When the line with "(334, 248) = (370, 155): turquoise" turns up below, begin repeating exactly, and carry on through the line with "camera: 155 degrees right, 5 degrees down"; no pictures go into the copy.

(Object change descriptions)
··········
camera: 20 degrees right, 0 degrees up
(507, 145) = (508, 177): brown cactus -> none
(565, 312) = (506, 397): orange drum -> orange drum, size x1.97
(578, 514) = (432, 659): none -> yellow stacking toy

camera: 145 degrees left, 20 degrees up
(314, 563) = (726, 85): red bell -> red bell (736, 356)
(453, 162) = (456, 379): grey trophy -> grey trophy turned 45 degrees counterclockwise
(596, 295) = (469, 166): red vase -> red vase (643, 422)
··········
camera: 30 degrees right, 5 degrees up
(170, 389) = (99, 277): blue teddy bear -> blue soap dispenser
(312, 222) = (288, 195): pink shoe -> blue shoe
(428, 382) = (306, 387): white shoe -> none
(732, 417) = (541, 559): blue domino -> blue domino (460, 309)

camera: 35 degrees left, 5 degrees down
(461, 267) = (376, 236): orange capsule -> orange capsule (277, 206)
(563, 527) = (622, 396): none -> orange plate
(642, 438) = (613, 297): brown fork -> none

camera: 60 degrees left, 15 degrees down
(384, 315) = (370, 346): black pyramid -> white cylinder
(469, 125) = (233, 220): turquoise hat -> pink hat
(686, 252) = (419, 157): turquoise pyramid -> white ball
··········
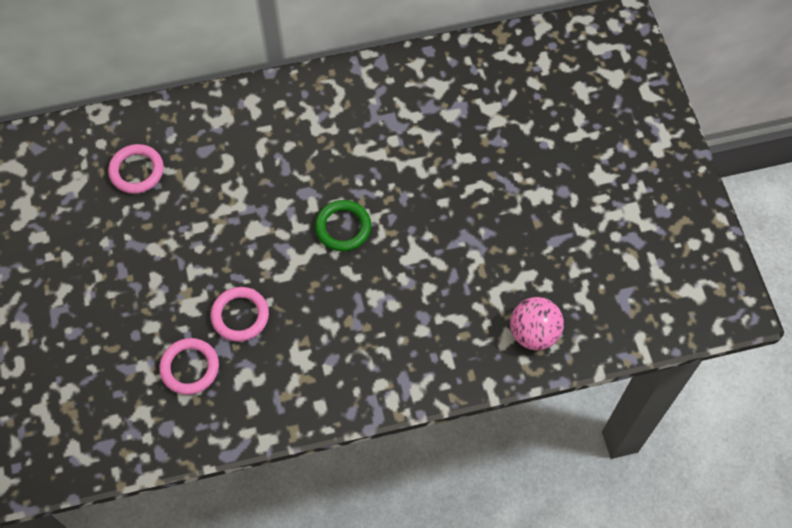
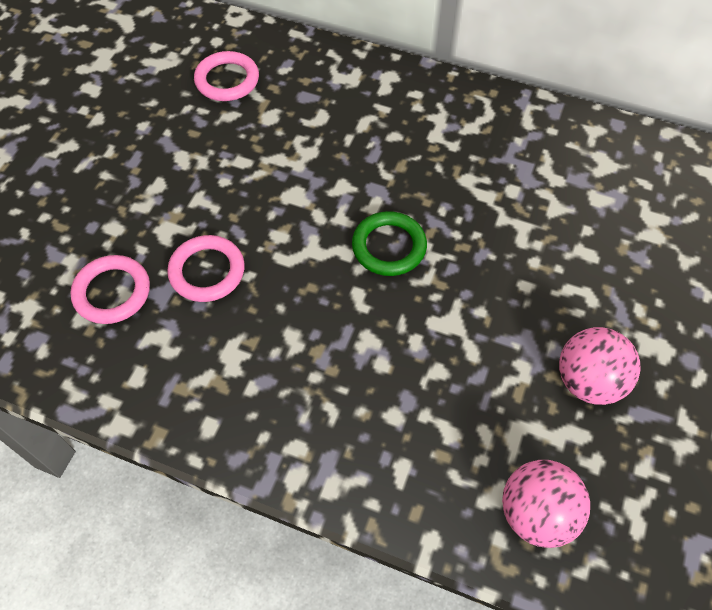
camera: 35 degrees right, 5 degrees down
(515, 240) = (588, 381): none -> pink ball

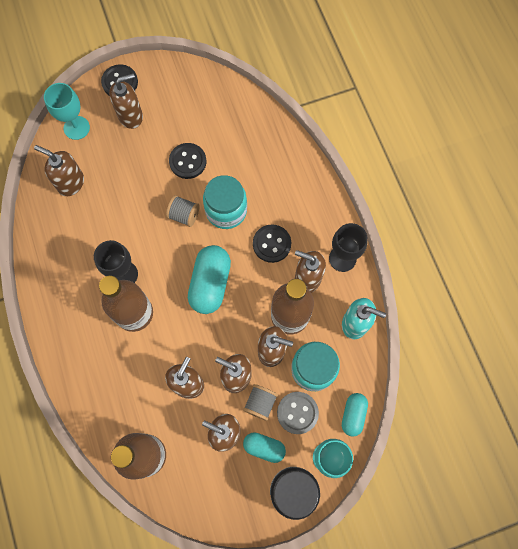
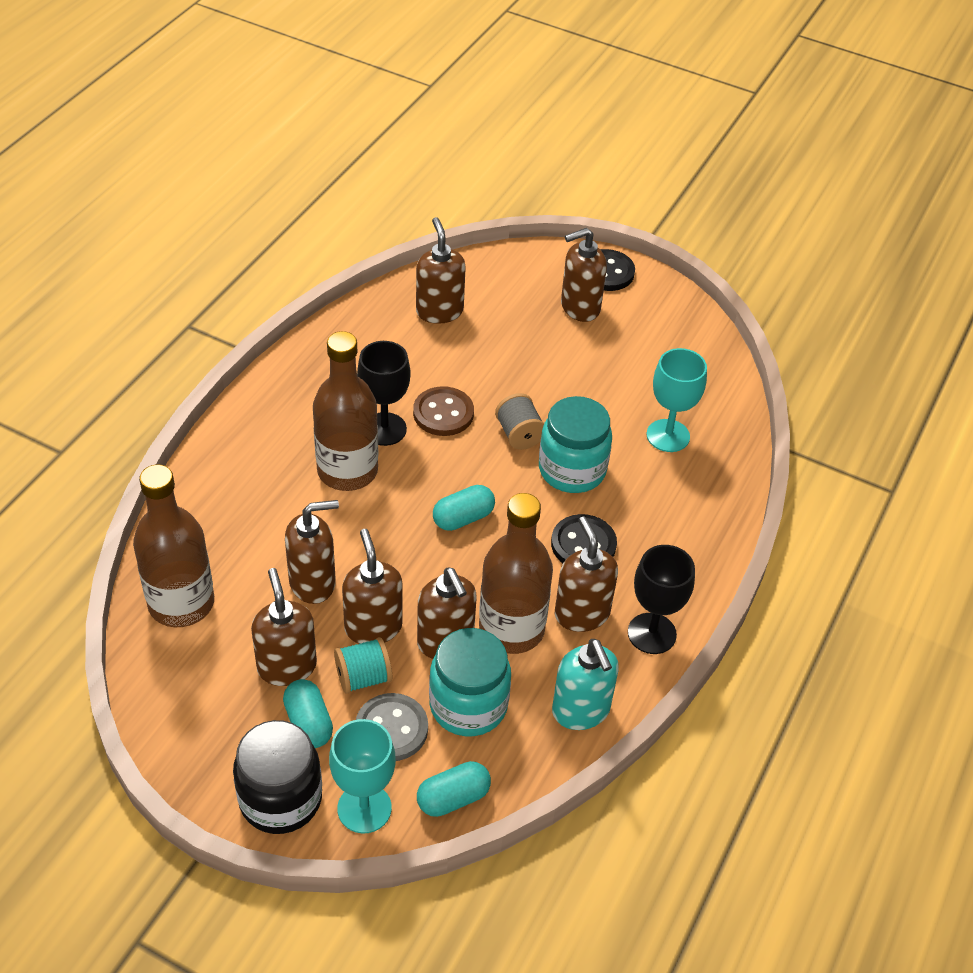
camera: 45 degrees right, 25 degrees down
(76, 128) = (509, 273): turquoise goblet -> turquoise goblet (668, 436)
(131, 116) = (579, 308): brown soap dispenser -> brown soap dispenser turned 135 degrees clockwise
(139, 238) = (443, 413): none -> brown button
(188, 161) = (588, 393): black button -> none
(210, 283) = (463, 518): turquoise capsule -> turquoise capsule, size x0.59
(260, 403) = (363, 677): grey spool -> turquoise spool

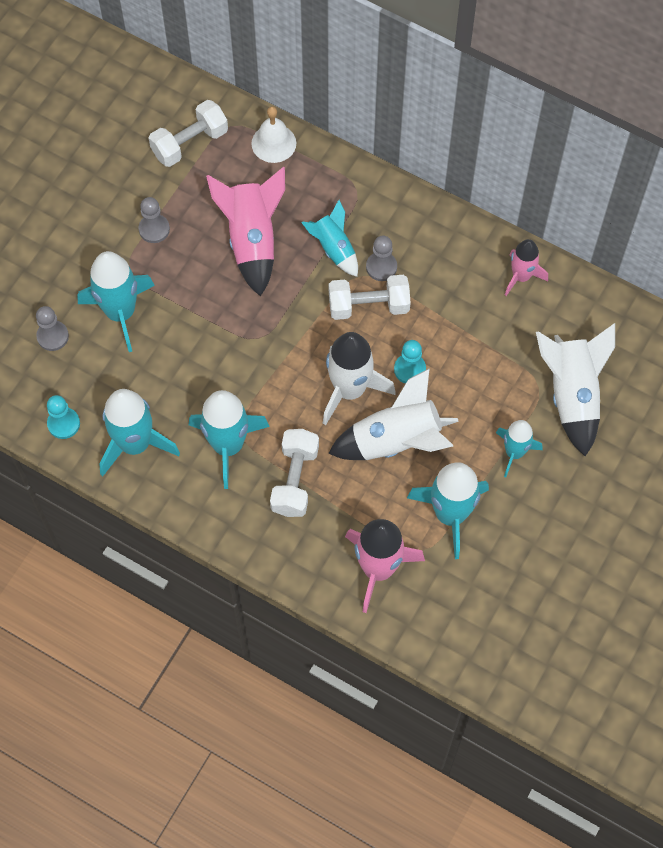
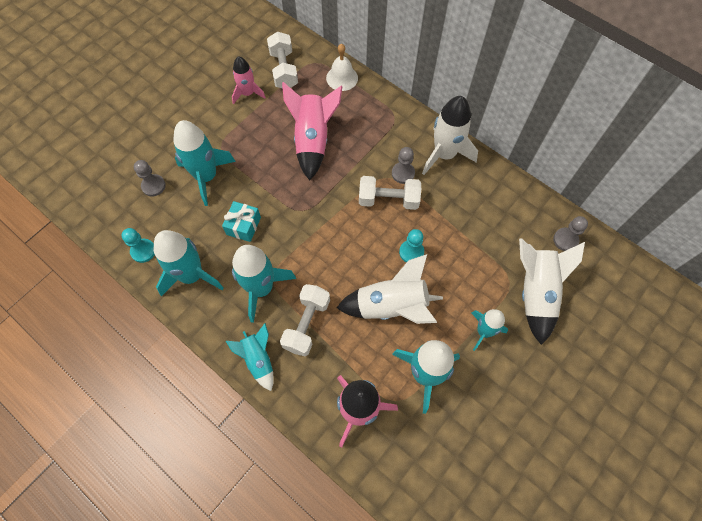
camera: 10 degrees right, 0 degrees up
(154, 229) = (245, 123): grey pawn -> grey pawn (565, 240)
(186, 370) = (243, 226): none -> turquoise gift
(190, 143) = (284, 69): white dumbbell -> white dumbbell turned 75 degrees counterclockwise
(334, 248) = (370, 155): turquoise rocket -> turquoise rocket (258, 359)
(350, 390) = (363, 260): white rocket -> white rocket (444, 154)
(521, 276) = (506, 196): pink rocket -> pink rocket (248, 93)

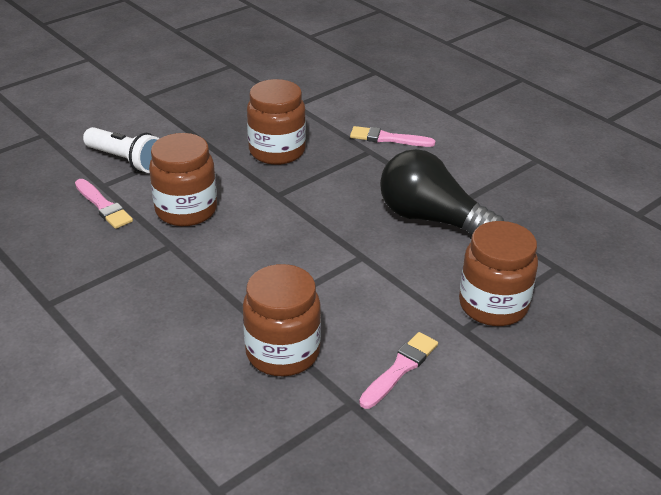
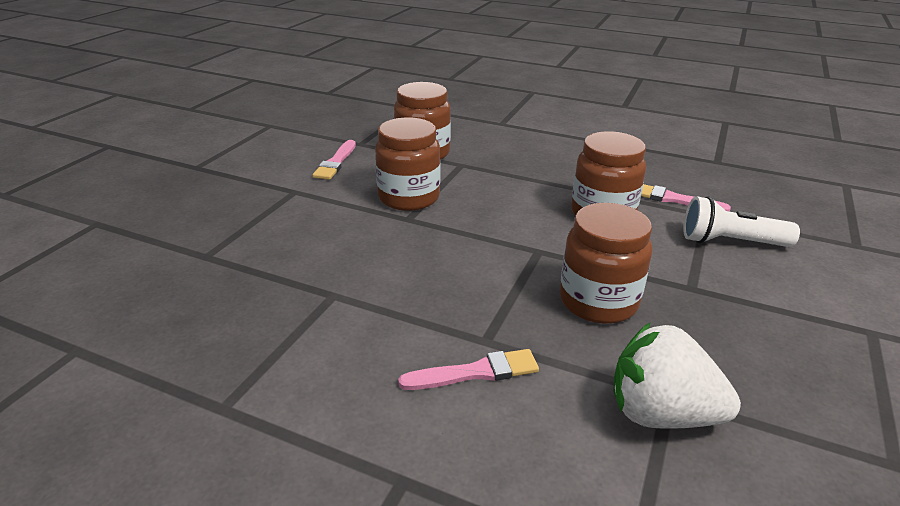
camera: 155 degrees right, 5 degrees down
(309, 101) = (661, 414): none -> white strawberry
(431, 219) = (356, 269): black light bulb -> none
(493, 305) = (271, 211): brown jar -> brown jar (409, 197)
··········
## Written solution
(334, 248) = (370, 155): turquoise rocket -> turquoise rocket (258, 359)
(350, 390) = (363, 260): white rocket -> white rocket (444, 154)
(521, 276) = (506, 196): pink rocket -> pink rocket (248, 93)

camera: 155 degrees right, 5 degrees down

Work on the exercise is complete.